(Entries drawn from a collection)
— start —
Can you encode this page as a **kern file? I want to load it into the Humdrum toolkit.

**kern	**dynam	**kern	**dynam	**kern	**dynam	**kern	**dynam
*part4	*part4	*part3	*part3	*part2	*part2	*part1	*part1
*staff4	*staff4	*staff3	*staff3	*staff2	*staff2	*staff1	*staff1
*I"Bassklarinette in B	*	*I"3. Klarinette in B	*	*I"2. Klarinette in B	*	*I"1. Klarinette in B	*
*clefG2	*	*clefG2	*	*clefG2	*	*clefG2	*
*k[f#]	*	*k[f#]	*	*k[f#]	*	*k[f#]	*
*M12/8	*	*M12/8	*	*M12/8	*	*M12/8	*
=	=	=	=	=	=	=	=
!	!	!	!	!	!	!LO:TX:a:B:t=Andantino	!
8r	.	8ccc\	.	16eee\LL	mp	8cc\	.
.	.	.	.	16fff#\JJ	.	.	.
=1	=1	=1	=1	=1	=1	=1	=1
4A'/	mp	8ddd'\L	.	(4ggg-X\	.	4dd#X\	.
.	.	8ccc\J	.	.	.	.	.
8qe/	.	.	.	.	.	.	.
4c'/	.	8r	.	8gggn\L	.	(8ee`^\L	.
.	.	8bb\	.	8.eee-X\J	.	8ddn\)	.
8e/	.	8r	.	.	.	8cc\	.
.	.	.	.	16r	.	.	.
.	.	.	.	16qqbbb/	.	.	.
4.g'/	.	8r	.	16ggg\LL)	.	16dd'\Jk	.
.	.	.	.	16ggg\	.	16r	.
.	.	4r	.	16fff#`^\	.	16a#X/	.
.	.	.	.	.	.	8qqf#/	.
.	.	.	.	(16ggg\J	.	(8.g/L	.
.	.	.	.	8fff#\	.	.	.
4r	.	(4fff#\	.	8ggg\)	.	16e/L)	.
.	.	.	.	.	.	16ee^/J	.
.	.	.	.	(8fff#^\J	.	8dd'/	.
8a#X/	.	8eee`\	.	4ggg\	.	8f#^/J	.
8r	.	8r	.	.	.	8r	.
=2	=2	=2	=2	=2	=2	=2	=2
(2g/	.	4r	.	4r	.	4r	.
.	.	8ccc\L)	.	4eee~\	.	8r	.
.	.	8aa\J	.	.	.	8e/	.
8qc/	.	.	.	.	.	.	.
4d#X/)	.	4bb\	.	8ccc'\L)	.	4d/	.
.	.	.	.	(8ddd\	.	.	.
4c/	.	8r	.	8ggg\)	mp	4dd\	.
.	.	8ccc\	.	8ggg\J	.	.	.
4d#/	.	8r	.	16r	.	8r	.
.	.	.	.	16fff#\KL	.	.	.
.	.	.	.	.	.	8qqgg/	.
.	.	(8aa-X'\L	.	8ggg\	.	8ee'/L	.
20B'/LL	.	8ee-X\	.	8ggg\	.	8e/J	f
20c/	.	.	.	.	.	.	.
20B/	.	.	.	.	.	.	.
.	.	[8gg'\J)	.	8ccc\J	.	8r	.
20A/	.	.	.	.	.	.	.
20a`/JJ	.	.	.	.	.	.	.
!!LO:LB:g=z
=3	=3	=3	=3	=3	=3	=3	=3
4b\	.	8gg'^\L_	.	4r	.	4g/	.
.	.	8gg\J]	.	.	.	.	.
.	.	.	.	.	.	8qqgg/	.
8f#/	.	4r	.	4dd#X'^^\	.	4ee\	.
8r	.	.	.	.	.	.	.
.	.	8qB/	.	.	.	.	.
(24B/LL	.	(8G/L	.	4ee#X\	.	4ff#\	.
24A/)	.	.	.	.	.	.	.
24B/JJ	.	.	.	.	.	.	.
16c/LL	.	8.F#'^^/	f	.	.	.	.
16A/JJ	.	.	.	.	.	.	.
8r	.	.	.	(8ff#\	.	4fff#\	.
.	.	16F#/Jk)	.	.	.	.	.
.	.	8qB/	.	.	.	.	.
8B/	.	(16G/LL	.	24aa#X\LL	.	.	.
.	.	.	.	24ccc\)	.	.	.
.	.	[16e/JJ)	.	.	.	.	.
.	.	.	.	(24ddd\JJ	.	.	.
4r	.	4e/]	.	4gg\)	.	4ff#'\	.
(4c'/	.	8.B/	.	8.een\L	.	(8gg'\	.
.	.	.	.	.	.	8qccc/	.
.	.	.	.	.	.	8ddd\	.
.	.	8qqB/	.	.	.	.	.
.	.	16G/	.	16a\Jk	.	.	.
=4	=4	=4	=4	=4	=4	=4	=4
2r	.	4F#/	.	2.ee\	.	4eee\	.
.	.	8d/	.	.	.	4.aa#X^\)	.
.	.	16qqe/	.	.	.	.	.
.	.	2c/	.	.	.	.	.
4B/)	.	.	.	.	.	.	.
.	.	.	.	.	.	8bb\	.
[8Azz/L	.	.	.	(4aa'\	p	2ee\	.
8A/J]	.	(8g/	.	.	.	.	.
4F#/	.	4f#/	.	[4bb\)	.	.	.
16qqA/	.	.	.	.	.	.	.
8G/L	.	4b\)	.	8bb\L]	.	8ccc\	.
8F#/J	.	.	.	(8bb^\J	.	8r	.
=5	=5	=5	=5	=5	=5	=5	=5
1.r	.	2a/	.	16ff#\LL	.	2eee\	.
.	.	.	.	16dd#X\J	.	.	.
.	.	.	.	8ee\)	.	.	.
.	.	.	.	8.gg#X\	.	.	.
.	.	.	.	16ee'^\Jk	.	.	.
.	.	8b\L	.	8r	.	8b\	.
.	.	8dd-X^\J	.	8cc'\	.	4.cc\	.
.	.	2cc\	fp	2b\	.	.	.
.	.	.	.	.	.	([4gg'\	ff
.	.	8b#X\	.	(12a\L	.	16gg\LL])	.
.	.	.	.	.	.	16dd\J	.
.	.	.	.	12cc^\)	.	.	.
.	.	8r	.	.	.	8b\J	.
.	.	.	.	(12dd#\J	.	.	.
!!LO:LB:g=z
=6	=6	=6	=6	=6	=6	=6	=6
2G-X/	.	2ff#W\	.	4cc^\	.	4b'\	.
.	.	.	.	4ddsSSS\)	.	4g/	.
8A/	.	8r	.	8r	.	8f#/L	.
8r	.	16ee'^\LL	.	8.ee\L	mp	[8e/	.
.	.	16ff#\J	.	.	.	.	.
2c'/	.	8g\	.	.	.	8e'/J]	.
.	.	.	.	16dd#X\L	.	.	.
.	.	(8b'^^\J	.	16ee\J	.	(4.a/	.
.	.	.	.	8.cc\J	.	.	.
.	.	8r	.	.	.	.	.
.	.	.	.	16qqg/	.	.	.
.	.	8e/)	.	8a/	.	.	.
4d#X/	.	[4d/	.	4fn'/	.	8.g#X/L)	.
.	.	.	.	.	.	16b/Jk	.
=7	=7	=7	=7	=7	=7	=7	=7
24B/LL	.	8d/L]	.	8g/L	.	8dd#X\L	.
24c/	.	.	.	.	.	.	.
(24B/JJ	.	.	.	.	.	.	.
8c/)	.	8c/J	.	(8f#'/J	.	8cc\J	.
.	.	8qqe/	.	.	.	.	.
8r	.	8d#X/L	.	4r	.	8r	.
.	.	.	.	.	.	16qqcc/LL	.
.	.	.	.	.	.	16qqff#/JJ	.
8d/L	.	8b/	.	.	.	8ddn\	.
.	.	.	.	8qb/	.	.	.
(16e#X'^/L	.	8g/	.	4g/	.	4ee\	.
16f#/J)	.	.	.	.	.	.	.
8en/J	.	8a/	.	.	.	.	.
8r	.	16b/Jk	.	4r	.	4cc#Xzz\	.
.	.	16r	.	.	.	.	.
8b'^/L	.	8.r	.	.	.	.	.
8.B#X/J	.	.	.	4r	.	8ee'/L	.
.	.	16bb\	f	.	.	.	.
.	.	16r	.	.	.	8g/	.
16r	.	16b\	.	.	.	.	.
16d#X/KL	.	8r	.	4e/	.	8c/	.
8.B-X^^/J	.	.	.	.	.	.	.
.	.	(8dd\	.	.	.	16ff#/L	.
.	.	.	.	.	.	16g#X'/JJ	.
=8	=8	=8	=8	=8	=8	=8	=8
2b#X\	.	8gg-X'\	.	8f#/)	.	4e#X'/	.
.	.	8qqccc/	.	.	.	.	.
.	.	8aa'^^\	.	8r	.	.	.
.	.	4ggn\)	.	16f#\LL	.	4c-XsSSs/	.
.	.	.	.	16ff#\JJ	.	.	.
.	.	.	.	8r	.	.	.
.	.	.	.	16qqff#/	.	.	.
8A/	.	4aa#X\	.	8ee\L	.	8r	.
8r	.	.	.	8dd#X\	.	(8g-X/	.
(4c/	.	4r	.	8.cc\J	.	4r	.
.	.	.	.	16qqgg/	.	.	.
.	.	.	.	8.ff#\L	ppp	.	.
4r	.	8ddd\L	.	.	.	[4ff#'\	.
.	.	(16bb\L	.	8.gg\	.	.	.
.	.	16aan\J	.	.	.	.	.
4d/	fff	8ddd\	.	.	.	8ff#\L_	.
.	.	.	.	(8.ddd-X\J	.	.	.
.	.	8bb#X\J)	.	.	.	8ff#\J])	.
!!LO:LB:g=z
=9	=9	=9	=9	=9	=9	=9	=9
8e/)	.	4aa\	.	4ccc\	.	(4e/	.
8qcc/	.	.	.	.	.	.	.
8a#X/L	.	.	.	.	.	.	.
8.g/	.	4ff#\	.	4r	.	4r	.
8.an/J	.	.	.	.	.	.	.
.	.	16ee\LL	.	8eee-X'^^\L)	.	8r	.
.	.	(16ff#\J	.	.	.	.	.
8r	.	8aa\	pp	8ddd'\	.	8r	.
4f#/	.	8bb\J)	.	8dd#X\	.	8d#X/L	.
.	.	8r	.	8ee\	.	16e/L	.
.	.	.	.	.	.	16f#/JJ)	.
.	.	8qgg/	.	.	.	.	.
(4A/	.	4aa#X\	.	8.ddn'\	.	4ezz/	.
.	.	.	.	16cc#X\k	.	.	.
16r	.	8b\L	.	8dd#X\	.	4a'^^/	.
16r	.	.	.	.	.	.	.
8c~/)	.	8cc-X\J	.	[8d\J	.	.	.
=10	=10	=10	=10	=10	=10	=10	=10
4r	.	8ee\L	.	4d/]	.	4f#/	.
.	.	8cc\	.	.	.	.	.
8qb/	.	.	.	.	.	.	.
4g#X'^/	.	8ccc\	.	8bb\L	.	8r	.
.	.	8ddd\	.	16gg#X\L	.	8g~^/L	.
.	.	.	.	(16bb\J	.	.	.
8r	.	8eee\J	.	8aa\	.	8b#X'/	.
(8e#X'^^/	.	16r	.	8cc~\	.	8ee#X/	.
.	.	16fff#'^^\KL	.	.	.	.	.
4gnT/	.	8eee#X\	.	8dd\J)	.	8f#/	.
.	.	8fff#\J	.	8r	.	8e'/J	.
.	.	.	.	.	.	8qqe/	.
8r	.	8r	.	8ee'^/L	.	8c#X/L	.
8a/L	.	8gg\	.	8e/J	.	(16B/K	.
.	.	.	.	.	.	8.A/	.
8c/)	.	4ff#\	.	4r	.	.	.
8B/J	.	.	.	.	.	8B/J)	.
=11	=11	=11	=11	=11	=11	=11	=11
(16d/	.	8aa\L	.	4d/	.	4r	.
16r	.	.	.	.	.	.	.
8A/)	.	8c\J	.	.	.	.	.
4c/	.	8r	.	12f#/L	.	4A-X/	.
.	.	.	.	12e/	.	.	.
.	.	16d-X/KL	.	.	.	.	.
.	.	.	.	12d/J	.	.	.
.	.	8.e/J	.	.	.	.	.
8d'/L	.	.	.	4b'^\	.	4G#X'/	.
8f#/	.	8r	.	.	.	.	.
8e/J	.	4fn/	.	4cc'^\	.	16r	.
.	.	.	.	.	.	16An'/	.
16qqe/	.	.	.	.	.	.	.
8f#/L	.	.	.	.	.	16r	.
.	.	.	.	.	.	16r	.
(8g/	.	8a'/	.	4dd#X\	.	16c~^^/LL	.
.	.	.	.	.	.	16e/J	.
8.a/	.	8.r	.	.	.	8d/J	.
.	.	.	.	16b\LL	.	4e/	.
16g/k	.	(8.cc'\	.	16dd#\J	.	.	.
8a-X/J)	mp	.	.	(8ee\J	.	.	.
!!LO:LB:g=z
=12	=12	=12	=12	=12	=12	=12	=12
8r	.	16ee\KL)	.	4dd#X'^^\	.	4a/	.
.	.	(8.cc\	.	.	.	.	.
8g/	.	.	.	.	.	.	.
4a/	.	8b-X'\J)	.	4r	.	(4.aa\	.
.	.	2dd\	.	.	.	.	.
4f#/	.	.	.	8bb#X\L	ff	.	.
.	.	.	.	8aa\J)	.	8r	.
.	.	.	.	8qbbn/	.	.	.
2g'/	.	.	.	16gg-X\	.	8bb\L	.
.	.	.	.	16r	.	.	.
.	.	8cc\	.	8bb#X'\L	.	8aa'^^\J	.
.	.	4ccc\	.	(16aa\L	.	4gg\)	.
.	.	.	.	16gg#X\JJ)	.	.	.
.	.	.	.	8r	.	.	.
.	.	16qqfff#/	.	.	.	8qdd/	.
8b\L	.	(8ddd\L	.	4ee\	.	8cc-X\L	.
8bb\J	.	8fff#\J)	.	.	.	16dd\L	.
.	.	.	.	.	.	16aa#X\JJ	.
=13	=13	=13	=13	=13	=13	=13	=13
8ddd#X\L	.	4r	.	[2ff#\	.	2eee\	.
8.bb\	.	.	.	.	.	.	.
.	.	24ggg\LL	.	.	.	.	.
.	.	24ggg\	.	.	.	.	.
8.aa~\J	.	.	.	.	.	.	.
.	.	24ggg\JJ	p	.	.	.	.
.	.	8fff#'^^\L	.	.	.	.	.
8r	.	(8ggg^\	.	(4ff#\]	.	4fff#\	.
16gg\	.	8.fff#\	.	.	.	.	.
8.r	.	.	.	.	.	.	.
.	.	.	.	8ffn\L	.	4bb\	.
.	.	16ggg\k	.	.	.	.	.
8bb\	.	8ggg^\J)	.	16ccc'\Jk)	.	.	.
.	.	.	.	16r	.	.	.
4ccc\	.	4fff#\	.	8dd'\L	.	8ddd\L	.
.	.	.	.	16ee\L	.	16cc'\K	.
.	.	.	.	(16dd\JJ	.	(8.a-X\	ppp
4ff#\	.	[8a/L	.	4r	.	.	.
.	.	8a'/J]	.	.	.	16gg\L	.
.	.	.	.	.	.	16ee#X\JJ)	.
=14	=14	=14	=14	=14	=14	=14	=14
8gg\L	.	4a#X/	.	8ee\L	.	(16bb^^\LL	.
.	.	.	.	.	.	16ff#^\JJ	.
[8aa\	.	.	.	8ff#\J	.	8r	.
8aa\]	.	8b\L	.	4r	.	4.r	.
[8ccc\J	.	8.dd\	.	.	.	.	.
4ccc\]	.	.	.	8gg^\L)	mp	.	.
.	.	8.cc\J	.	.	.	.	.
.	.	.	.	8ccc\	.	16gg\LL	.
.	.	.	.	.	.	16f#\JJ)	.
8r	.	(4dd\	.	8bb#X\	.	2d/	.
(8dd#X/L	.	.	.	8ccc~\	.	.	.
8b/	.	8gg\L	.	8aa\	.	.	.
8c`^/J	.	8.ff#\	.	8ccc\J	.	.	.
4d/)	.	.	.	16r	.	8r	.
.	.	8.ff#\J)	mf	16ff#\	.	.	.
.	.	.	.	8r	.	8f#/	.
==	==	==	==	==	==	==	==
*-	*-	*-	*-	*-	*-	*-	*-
— end —
Problem description: Pull out every line of the material above that contains the string "kern", matching case exactly.

Full answer:
Can you encode this page as a **kern file? I want to load it into the Humdrum toolkit.
**kern	**dynam	**kern	**dynam	**kern	**dynam	**kern	**dynam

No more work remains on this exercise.